=== Entries supplied ===
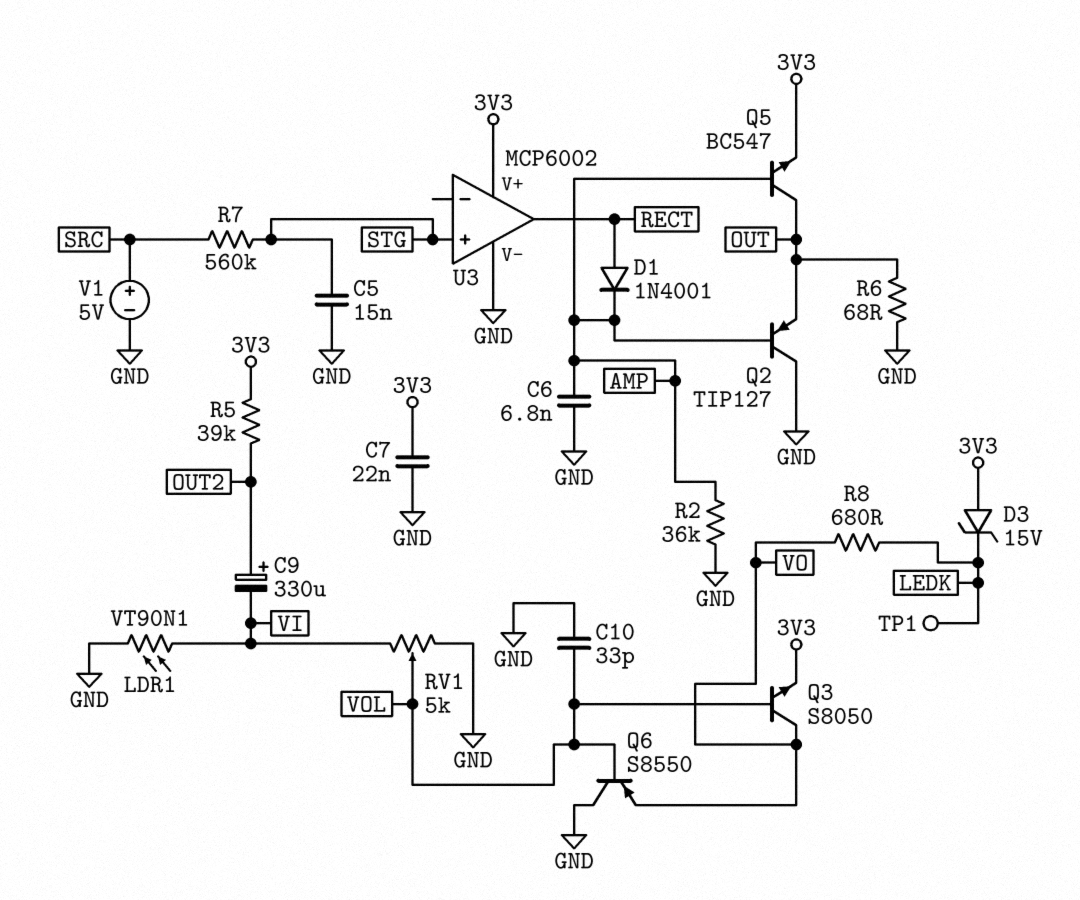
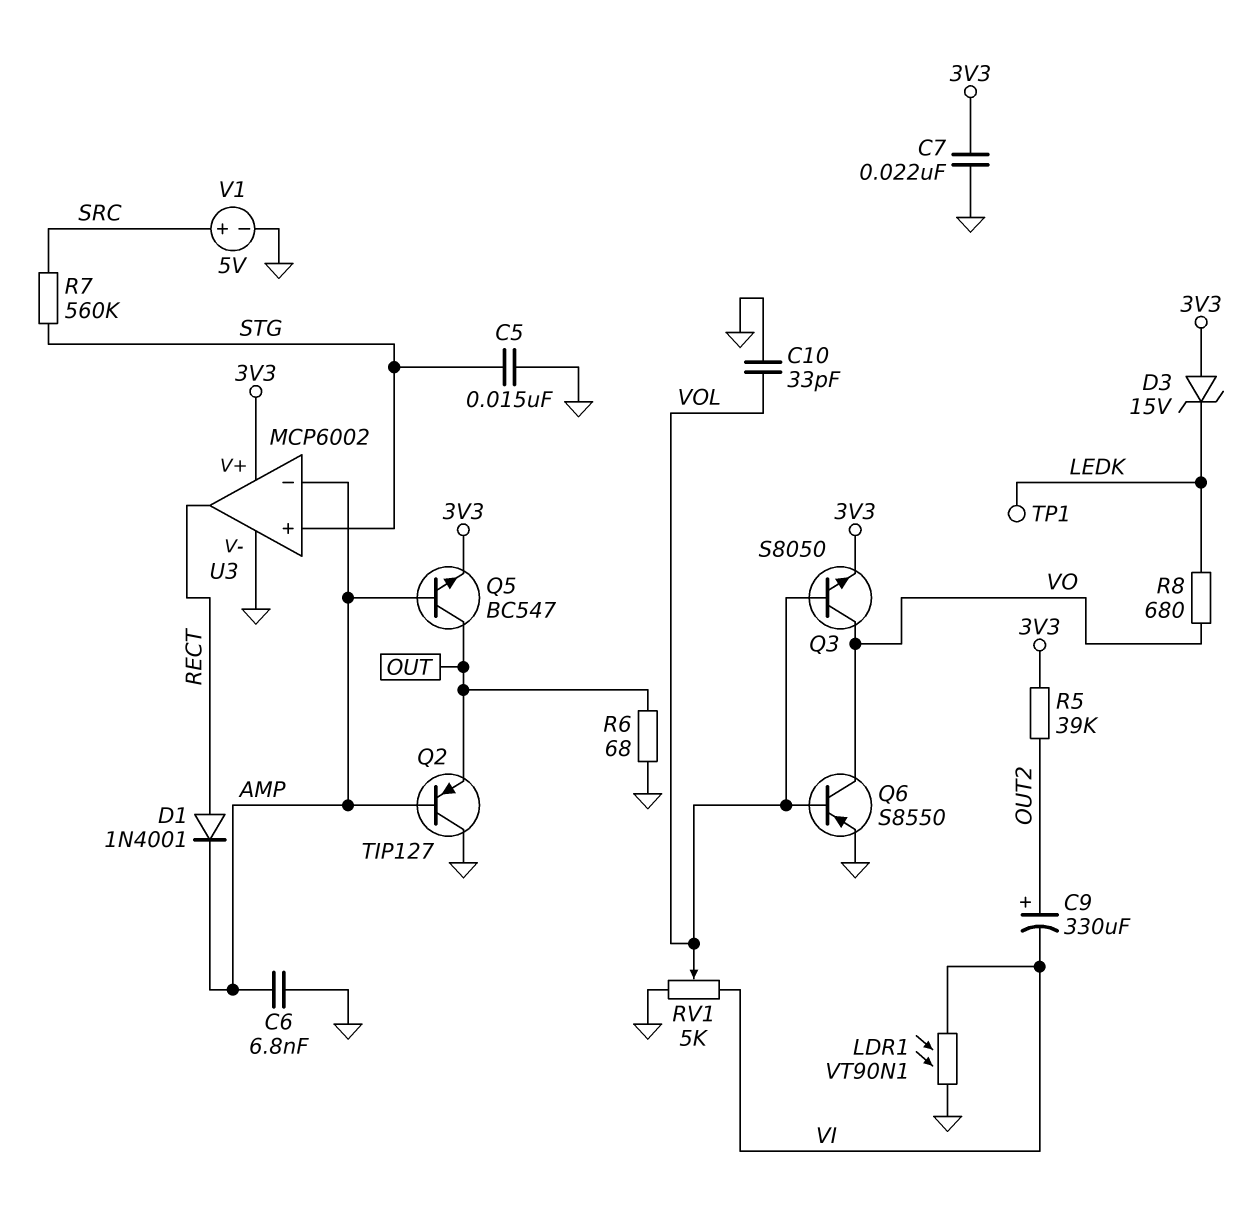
Q6: PNP S8550 (B VOL, C GND, E VO) -> PNP S8550 (B VOL, C VO, E GND)
R2: 36k (AMP, GND) -> none
U3 pin in-: none -> AMP

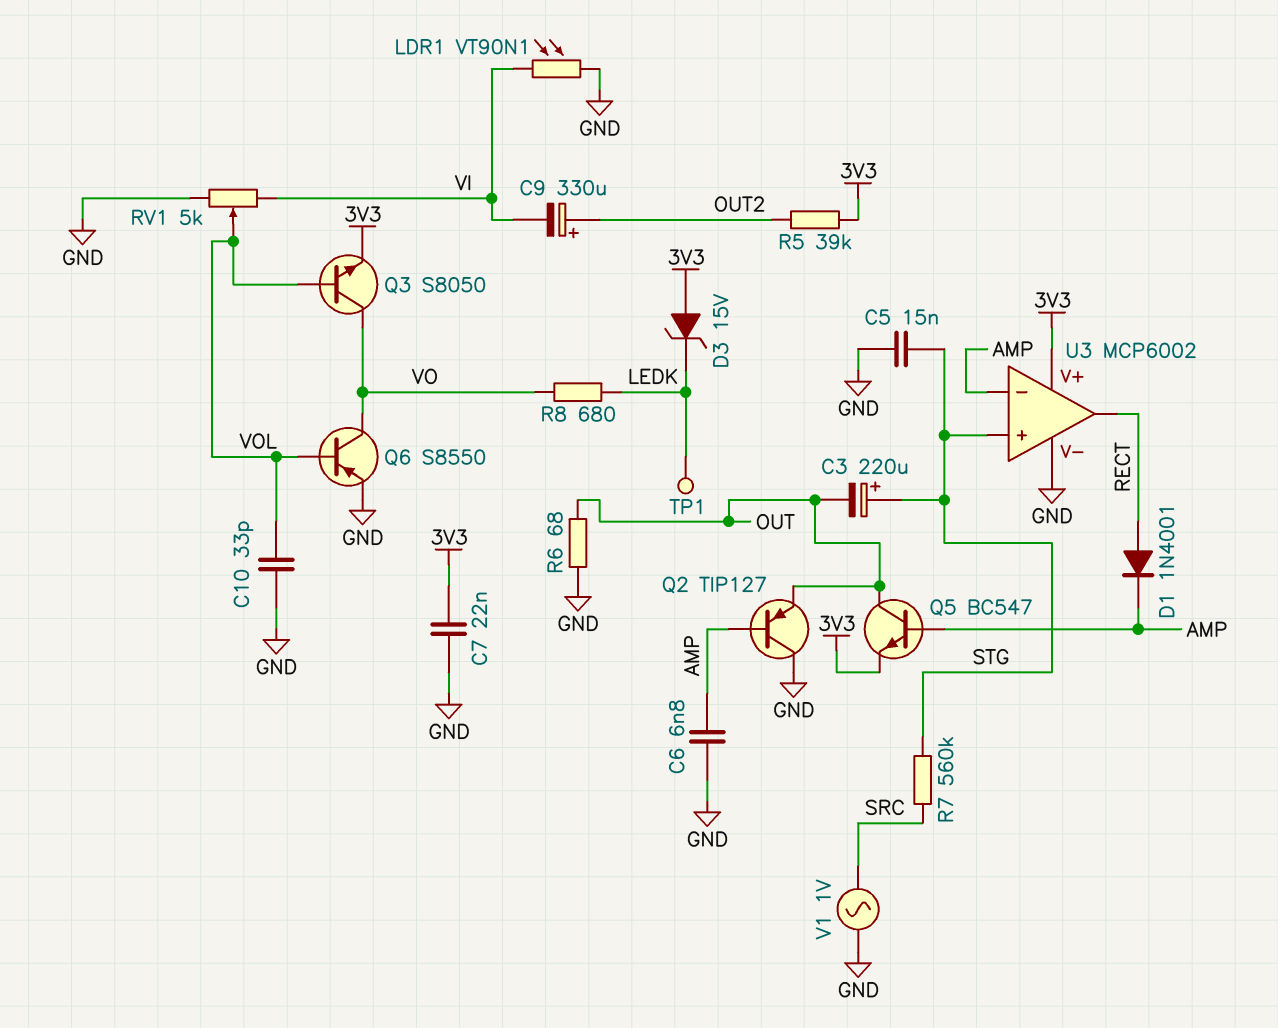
C3: none -> 220uF (plus STG, minus OUT)
V1: 5V (plus SRC, minus GND) -> AC 1V (GND, SRC)

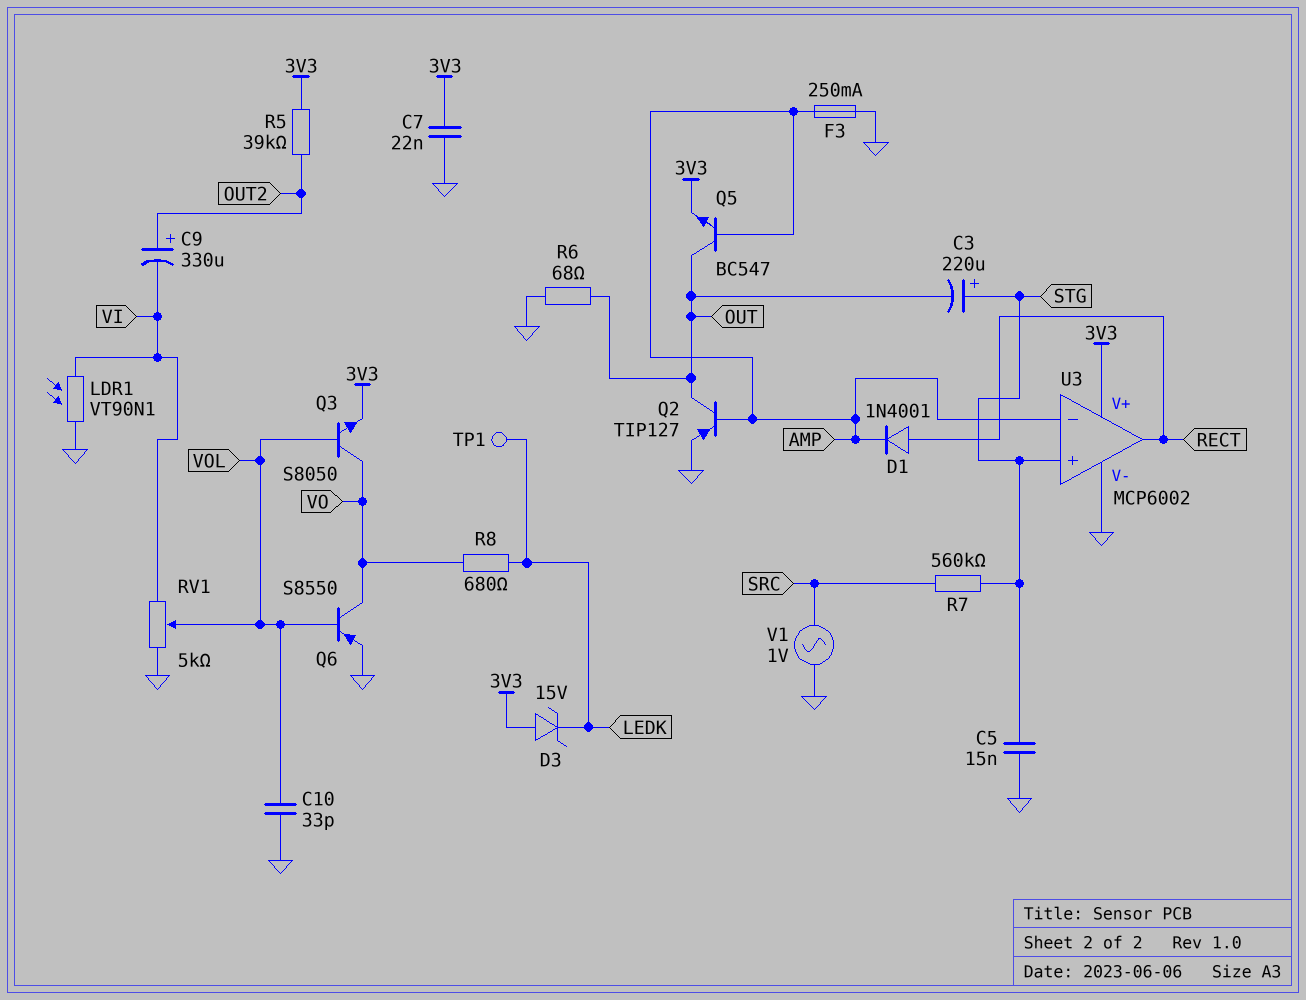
C6: 6.8nF (AMP, GND) -> none
F3: none -> 250mA (AMP, GND)
Q2: PNP TIP127 (B AMP, C GND, E OUT) -> PNP TIP127 (B AMP, C OUT, E GND)

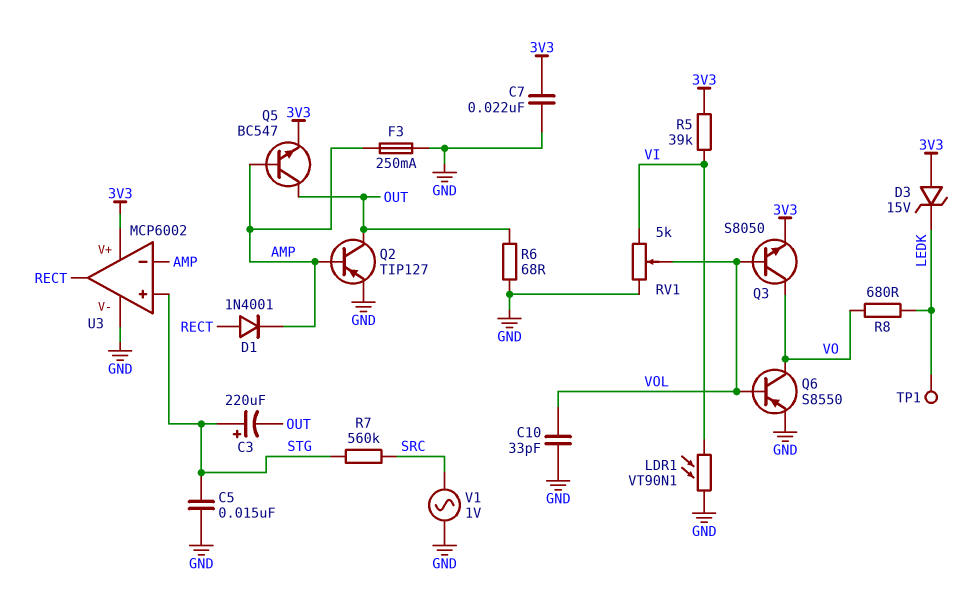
C9: 330uF (plus OUT2, minus VI) -> none
R5: 39k (3V3, OUT2) -> 39k (3V3, VI)

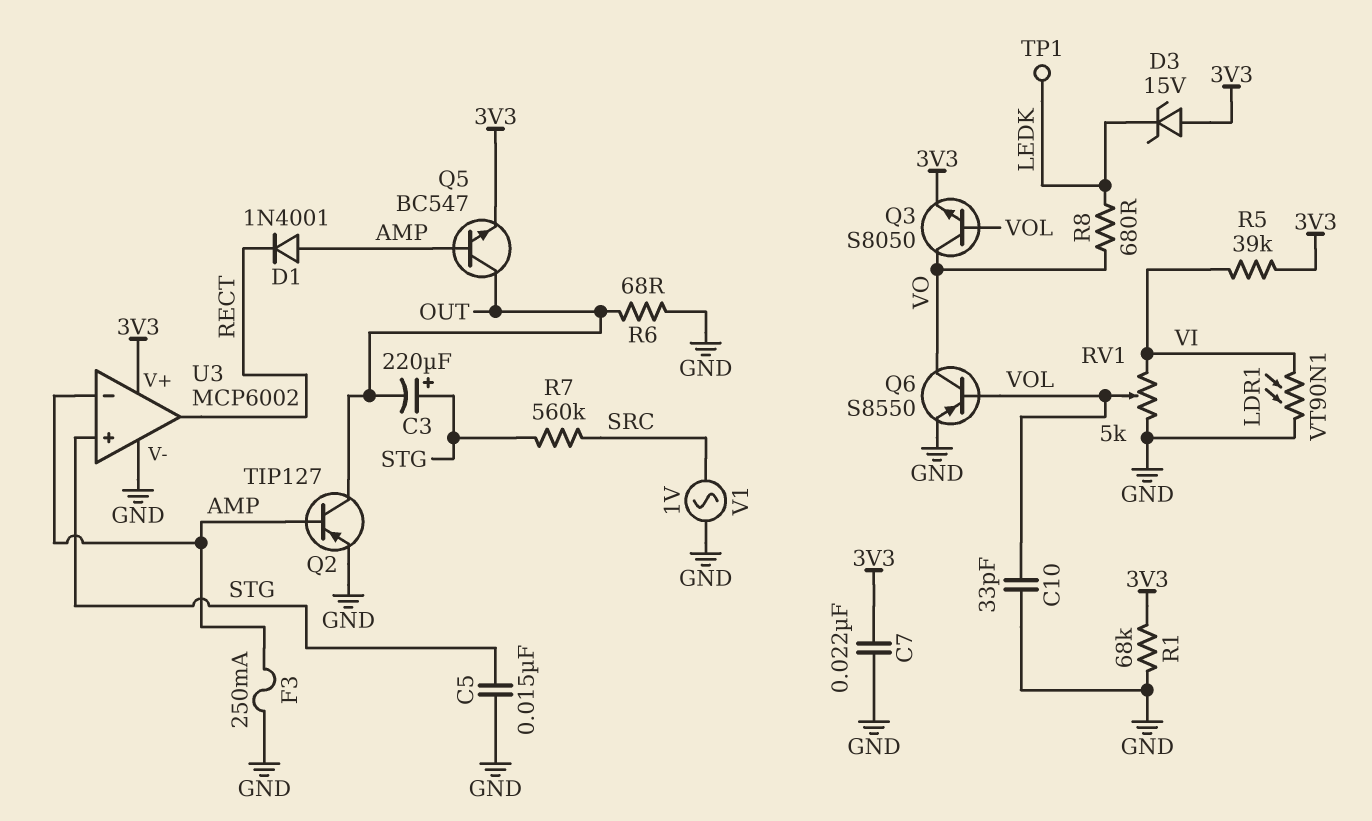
D1: diode 1N4001 (A RECT, K AMP) -> diode 1N4001 (A AMP, K RECT)
R1: none -> 68k (3V3, GND)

=== Exercise brief ===
State how many lines of the entries include the word "minus", giving that number by itself.

=== Exercise output ===
3